TASK TO COMPLETE: Any picture in the material should be left out, while all other lines are copied exactly.

DATASET CONTENT:
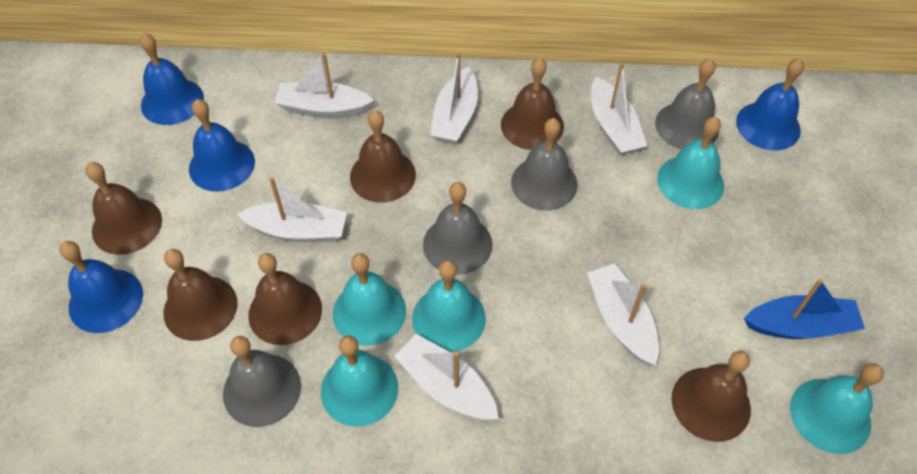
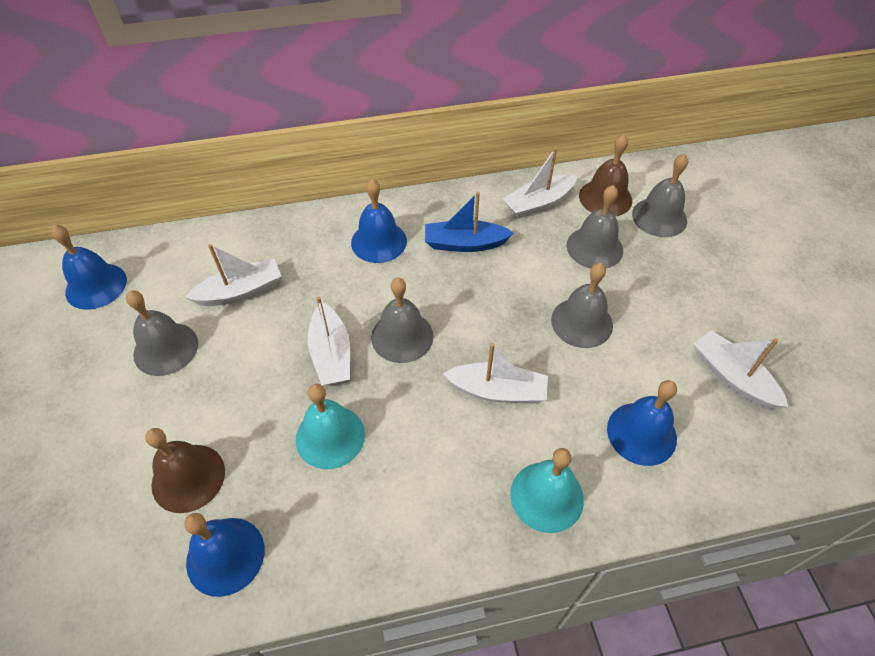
brown bell: 6 -> 2
grey bell: 4 -> 5
turquoise bell: 5 -> 2
white boat: 6 -> 5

TASK RESULT:
brown bell: 6 -> 2
grey bell: 4 -> 5
turquoise bell: 5 -> 2
white boat: 6 -> 5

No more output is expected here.